Exercise materials Block Start

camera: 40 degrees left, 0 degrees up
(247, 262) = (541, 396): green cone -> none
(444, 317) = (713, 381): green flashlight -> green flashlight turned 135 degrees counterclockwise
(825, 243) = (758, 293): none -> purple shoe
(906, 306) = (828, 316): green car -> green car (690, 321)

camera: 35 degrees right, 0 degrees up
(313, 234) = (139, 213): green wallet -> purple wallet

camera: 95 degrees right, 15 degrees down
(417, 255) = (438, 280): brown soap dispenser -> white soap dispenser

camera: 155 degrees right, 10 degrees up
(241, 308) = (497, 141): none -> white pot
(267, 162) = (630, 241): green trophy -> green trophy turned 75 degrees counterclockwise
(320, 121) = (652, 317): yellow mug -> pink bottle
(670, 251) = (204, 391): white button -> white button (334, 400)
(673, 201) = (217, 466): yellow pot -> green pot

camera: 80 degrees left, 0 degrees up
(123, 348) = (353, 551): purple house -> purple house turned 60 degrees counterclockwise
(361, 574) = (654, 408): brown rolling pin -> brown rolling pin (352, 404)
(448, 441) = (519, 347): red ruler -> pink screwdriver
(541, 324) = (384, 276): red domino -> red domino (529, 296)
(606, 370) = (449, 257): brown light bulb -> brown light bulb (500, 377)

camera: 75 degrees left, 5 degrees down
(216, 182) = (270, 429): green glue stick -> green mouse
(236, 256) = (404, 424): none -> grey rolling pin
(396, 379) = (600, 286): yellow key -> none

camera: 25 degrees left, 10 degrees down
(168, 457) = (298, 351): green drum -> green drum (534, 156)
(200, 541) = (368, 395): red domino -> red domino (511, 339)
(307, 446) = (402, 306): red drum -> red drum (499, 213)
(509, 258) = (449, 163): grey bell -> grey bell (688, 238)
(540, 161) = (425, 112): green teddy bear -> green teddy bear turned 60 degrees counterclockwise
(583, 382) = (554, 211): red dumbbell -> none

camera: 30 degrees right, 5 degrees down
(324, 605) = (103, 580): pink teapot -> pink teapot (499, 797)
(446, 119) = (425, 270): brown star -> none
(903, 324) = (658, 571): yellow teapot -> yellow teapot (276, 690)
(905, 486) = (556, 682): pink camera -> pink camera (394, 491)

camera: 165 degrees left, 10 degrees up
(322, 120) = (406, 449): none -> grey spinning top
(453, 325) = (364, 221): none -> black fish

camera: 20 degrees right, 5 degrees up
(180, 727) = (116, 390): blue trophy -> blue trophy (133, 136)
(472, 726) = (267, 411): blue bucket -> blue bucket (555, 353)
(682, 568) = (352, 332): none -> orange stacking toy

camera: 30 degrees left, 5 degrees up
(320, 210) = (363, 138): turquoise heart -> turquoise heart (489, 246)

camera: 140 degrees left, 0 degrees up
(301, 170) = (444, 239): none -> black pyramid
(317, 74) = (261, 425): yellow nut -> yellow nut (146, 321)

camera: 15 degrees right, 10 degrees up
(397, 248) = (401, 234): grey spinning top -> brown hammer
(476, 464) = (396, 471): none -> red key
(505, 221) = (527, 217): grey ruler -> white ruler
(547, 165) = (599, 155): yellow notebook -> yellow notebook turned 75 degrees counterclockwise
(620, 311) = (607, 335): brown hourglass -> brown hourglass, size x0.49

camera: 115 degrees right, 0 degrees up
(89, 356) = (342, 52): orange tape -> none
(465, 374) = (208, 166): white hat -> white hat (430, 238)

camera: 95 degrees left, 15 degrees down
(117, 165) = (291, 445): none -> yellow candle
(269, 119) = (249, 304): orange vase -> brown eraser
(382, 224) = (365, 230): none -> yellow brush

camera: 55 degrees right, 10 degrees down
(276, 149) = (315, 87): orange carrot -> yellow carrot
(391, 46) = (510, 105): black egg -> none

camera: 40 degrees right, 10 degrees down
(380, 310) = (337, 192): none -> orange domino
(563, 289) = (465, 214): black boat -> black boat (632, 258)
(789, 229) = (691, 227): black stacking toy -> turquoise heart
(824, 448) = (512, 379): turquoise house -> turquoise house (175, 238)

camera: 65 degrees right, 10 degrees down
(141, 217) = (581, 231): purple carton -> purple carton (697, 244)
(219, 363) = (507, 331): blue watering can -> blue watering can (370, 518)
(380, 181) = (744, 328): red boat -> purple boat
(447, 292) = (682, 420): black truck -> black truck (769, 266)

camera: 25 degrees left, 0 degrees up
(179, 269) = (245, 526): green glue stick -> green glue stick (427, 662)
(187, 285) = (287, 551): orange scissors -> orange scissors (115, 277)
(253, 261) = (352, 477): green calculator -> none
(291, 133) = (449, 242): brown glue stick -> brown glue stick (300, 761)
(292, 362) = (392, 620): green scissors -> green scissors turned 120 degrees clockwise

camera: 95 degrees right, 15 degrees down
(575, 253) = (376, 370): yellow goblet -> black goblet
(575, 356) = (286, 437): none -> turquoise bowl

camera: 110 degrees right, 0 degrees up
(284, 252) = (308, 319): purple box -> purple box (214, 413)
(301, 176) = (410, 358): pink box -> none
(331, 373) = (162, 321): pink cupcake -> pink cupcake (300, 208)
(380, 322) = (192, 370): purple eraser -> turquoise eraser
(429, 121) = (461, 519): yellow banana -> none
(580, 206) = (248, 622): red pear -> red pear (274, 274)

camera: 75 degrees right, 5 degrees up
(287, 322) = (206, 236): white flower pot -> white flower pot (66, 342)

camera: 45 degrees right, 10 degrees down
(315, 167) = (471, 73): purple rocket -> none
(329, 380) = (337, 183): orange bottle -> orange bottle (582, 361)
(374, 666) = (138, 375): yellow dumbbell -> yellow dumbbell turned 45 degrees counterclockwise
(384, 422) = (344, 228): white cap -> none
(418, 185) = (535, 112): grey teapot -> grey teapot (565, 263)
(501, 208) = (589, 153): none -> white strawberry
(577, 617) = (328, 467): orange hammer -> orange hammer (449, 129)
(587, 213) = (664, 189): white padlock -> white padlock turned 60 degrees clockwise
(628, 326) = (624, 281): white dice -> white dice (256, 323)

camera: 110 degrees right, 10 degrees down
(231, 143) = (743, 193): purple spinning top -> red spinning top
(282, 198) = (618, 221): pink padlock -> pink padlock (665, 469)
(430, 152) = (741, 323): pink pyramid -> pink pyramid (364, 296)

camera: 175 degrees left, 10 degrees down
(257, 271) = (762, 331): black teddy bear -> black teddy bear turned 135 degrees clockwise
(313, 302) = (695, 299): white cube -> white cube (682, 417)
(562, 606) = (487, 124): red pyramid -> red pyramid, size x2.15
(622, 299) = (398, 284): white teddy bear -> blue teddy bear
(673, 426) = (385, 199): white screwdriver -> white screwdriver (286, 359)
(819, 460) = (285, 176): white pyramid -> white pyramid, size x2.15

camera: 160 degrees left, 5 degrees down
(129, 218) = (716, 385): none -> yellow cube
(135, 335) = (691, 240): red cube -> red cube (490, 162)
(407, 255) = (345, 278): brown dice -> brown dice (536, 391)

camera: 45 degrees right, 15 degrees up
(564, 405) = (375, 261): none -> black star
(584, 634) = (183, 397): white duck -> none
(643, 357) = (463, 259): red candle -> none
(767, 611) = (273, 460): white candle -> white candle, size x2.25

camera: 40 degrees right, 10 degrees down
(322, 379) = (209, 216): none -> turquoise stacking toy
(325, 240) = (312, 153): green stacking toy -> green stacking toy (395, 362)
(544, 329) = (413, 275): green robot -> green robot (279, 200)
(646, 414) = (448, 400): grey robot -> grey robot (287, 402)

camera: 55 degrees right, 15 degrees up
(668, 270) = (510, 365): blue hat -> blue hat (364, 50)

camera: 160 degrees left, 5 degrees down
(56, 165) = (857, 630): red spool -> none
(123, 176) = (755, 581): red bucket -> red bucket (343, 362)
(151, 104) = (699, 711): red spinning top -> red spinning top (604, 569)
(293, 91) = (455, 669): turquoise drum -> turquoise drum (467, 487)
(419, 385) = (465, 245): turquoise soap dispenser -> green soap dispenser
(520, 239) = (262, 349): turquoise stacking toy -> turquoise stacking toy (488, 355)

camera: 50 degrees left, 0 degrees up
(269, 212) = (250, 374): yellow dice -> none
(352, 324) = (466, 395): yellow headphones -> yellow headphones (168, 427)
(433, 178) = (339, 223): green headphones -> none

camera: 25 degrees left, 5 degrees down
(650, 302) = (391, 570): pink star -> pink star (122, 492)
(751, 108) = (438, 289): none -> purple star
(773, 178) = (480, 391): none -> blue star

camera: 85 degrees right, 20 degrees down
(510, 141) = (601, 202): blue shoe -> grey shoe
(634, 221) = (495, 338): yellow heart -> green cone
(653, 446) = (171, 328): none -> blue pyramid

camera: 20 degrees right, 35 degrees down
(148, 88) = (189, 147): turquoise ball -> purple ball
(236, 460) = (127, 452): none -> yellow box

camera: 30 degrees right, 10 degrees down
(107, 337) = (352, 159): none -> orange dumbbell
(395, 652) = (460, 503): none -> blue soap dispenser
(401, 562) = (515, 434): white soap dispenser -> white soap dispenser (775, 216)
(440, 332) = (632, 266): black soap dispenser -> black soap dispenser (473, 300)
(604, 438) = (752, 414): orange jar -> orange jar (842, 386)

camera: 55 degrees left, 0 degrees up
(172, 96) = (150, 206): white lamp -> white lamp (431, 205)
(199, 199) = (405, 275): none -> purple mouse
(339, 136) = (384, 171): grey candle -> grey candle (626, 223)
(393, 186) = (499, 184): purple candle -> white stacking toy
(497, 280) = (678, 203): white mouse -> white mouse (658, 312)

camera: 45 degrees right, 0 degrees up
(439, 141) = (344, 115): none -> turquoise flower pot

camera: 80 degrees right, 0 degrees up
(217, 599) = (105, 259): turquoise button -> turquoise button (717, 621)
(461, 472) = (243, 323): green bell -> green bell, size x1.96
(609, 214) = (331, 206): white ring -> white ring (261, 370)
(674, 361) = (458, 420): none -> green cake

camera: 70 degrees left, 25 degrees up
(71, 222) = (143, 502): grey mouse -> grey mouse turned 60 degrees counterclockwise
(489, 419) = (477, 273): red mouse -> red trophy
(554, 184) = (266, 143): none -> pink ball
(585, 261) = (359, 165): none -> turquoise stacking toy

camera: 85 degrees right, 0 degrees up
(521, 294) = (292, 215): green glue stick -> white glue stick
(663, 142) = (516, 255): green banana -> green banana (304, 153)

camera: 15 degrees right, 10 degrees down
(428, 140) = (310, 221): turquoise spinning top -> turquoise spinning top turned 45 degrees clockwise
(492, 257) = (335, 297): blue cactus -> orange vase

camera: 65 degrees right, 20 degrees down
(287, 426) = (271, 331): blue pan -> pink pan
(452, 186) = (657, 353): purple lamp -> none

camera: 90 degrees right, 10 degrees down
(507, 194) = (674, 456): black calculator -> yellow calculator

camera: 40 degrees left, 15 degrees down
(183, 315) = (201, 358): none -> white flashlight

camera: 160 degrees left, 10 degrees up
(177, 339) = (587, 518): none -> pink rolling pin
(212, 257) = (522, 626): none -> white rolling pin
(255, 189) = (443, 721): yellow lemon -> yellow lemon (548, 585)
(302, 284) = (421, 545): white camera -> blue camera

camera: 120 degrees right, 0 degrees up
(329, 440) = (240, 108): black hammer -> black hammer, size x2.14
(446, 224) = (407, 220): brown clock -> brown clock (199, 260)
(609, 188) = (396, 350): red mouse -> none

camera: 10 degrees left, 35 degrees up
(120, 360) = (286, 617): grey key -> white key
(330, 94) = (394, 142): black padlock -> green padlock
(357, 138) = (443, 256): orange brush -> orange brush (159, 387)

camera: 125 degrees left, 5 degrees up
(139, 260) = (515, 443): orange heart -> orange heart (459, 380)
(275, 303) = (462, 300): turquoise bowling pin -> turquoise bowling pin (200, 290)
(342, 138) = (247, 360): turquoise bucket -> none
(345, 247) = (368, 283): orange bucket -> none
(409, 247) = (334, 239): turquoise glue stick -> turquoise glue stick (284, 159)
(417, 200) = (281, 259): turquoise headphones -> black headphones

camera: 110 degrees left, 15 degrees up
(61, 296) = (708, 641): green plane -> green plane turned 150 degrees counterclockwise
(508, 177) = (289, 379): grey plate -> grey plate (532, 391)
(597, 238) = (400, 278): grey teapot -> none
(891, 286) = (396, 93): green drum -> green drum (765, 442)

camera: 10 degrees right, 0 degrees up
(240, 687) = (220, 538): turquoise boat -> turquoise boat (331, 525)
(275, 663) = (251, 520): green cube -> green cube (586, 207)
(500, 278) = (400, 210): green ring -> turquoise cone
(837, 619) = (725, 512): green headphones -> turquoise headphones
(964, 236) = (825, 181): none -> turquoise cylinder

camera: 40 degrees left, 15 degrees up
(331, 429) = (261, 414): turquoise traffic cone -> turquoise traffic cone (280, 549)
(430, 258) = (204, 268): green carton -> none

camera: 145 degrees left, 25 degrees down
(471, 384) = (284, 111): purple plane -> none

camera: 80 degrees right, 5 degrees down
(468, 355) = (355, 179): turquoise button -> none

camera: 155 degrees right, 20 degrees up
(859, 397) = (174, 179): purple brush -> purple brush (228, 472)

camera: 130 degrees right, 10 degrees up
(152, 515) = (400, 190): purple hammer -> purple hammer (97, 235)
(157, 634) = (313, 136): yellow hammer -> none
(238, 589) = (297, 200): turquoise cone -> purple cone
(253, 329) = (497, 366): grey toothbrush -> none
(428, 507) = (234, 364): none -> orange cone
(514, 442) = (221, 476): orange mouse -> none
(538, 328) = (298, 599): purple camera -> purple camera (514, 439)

Exercise materials Block End

- [About this task]: Only lines with the string "glue" belong in the answer; copy each of them from the listing.

- [Output for this task]:
(216, 182) = (270, 429): green glue stick -> green mouse
(179, 269) = (245, 526): green glue stick -> green glue stick (427, 662)
(291, 133) = (449, 242): brown glue stick -> brown glue stick (300, 761)
(521, 294) = (292, 215): green glue stick -> white glue stick
(409, 247) = (334, 239): turquoise glue stick -> turquoise glue stick (284, 159)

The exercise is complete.